From the records below, please print only the lines from the one containing "none -> white brick D8 level 2" through the one containing "red plate F2:H2", both included. Skip the pictures.

(Object matching data)
○ ○ ○ ○ ○

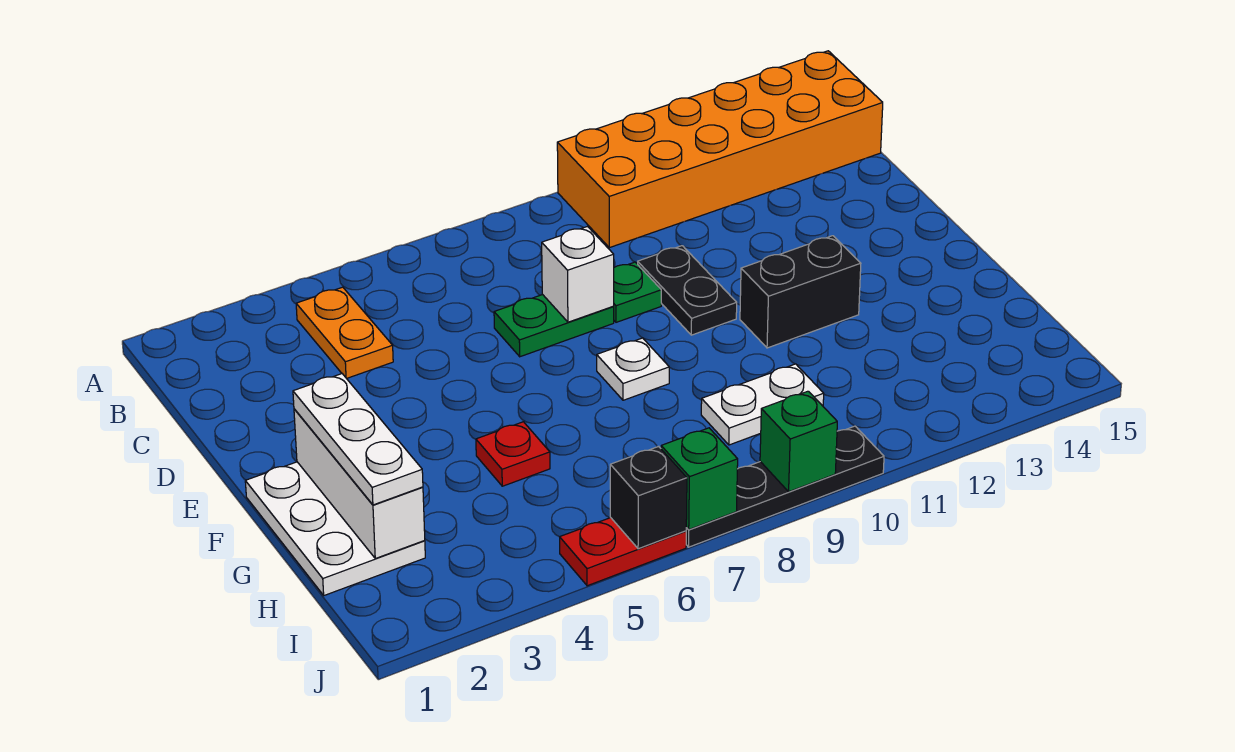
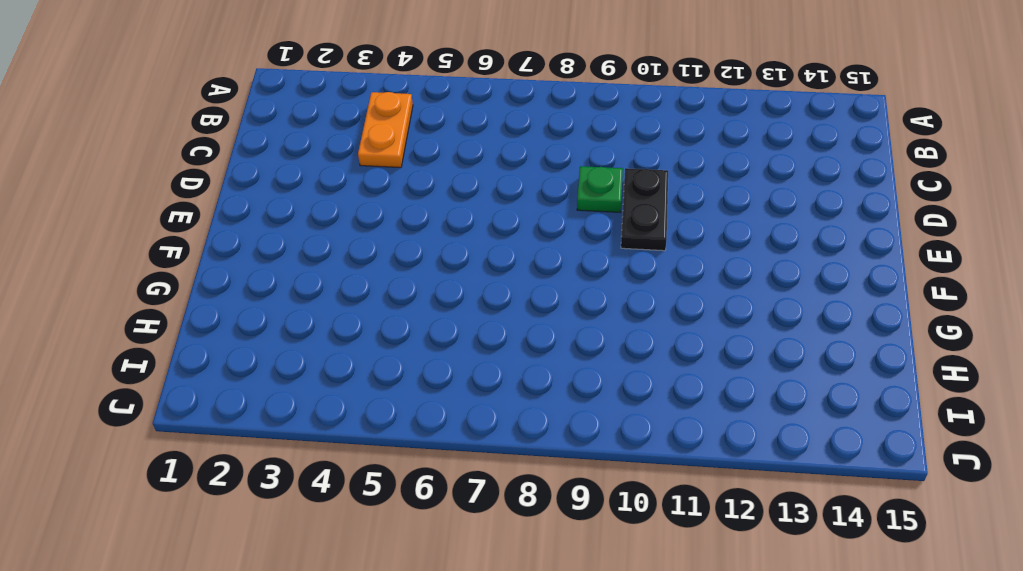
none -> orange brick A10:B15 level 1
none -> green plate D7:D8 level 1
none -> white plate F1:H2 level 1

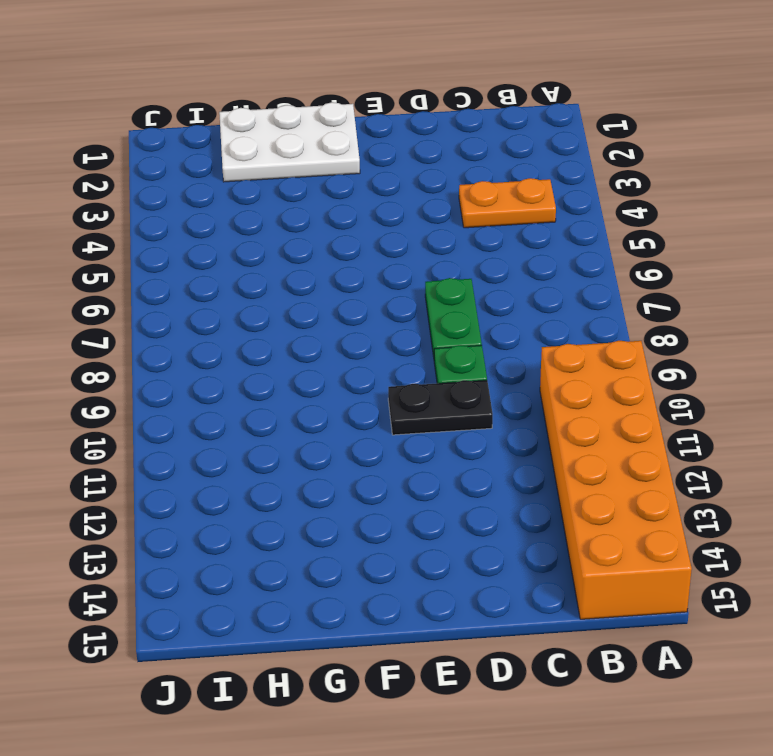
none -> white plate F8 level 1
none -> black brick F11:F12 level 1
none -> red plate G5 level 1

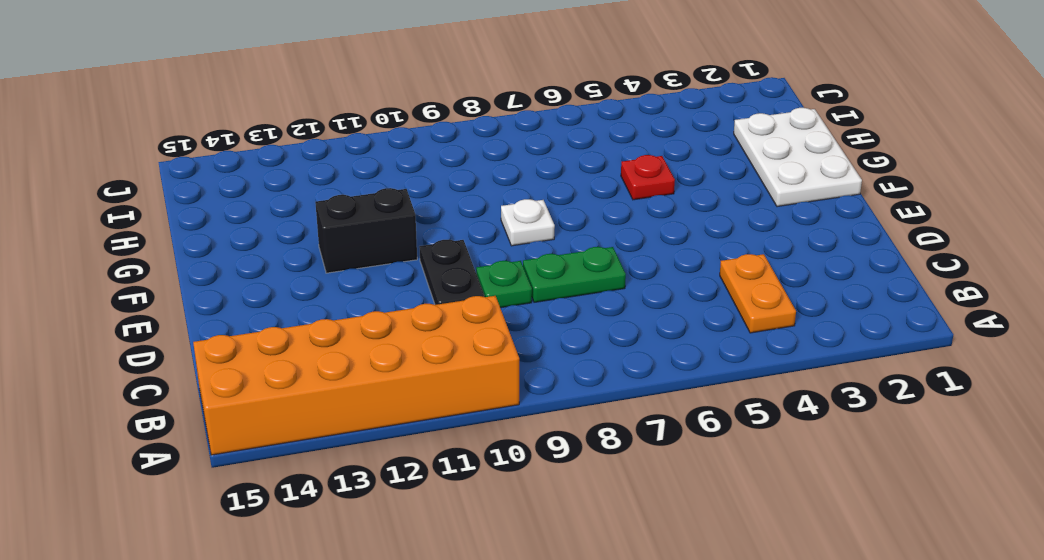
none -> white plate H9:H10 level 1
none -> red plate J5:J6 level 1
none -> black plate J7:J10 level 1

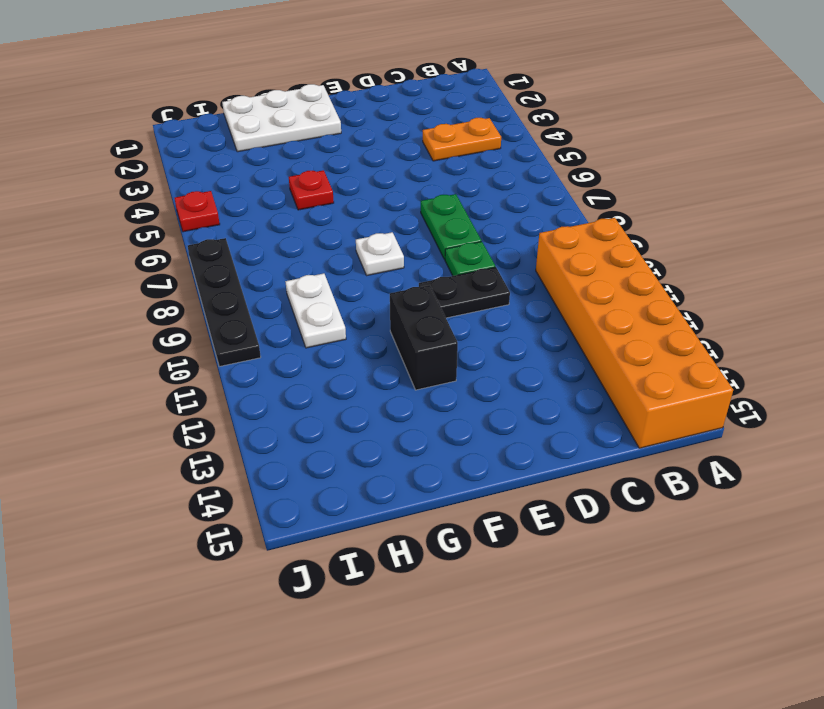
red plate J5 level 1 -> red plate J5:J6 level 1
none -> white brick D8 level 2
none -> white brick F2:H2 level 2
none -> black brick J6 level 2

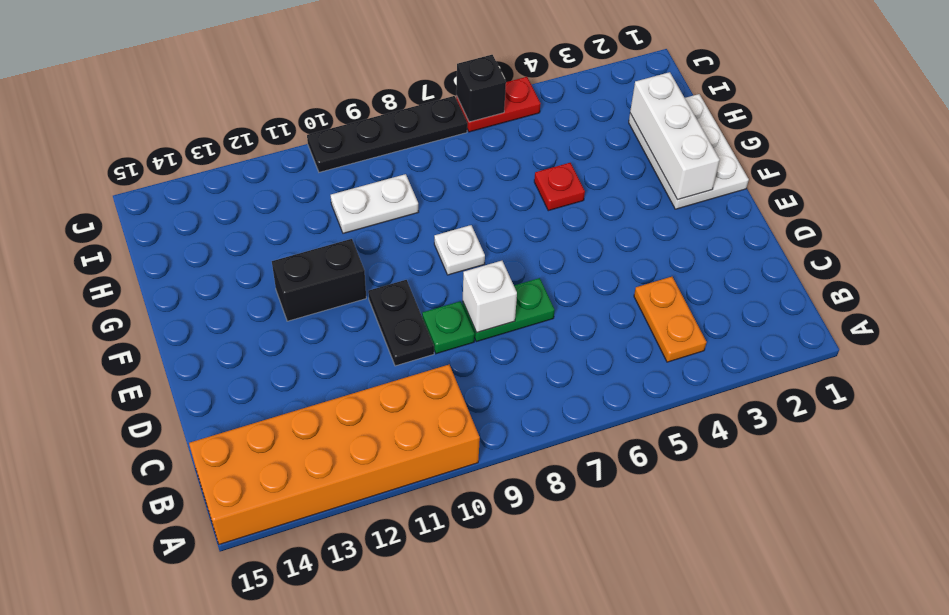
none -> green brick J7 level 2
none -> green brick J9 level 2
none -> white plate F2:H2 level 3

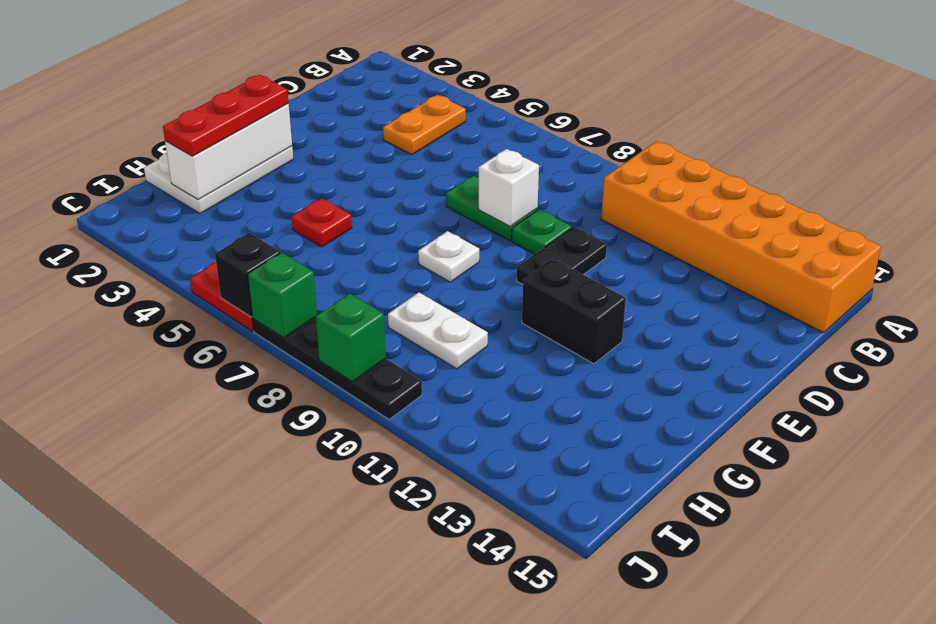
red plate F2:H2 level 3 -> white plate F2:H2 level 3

○ ○ ○ ○ ○

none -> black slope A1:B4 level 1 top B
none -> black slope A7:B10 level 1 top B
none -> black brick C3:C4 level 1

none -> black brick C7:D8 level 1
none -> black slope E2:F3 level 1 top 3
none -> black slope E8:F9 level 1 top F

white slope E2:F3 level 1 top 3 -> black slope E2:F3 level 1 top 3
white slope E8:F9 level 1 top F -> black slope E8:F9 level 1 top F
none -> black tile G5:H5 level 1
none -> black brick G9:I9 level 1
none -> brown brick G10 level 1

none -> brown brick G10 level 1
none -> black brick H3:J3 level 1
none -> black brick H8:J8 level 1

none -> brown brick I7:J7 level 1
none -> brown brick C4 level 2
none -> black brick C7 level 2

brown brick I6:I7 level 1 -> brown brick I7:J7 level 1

○ ○ ○ ○ ○

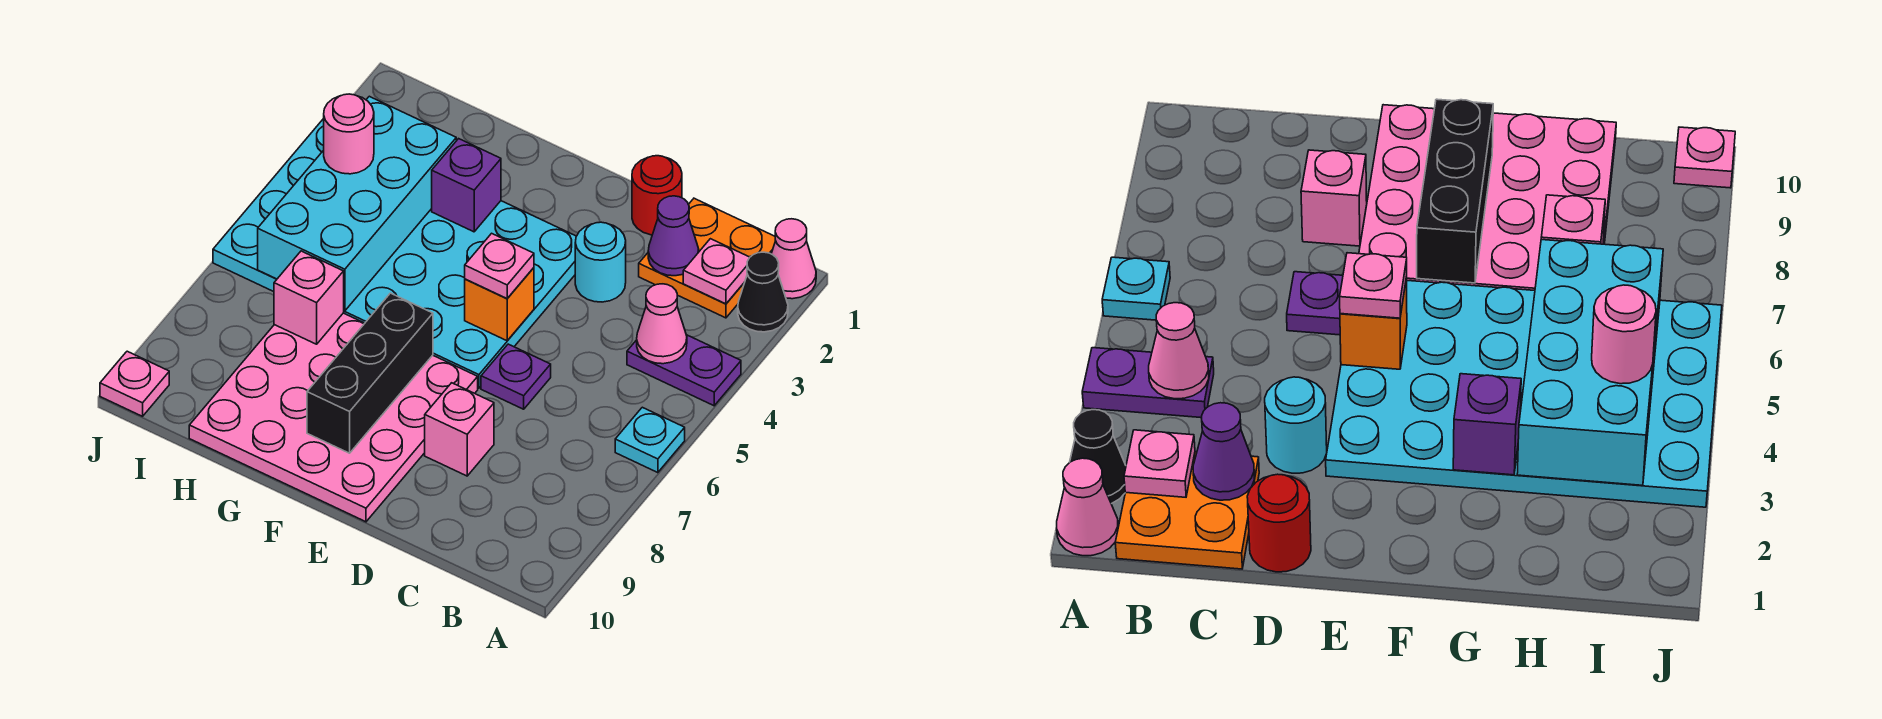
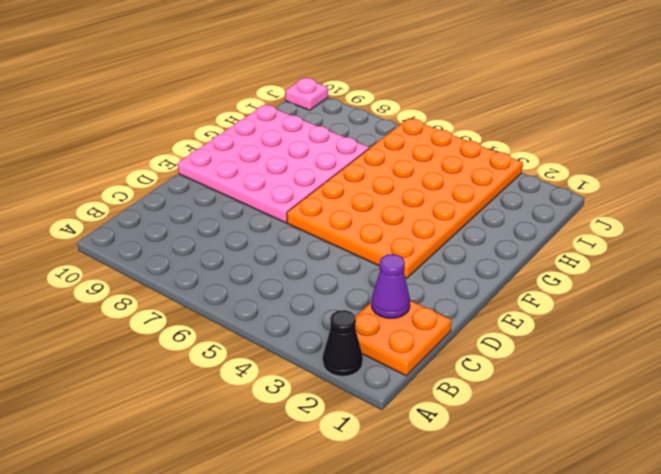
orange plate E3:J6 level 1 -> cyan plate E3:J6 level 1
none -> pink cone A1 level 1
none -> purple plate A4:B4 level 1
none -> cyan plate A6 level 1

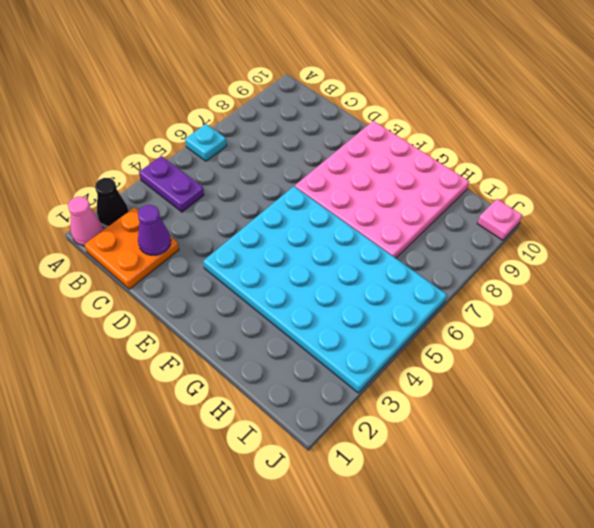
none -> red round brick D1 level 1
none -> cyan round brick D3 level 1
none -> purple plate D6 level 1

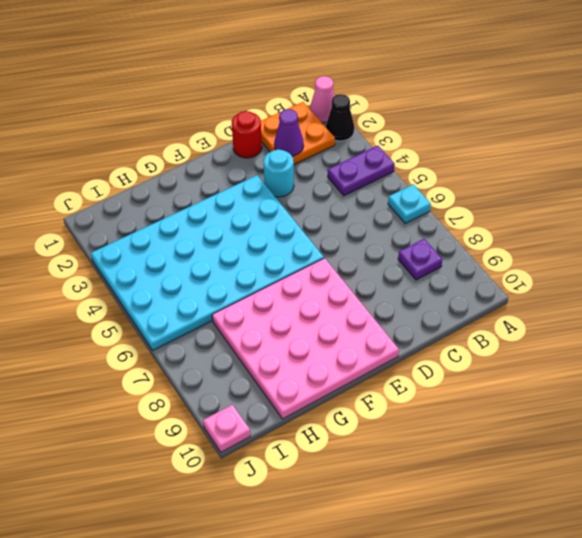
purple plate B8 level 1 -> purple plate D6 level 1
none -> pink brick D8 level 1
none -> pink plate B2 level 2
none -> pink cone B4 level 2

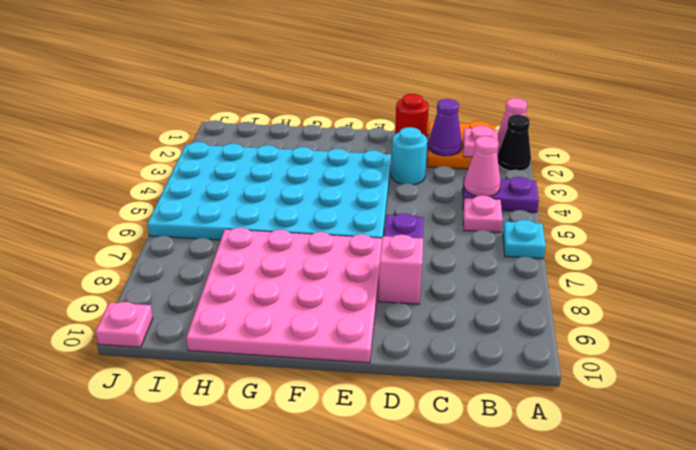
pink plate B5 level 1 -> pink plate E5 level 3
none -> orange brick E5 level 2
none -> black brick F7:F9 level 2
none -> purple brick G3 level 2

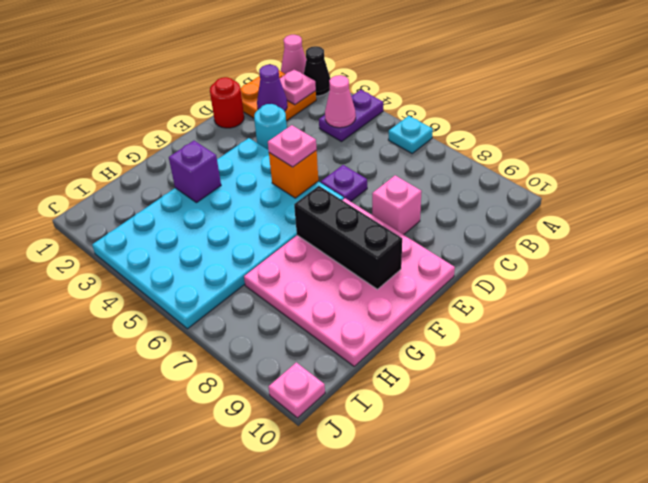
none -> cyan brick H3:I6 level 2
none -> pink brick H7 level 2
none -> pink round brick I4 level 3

○ ○ ○ ○ ○

> _Problem solution_:
none -> white brick D8 level 2
none -> white brick F2:H2 level 2
none -> black brick J6 level 2

none -> green brick J7 level 2
none -> green brick J9 level 2
none -> white plate F2:H2 level 3

red plate F2:H2 level 3 -> white plate F2:H2 level 3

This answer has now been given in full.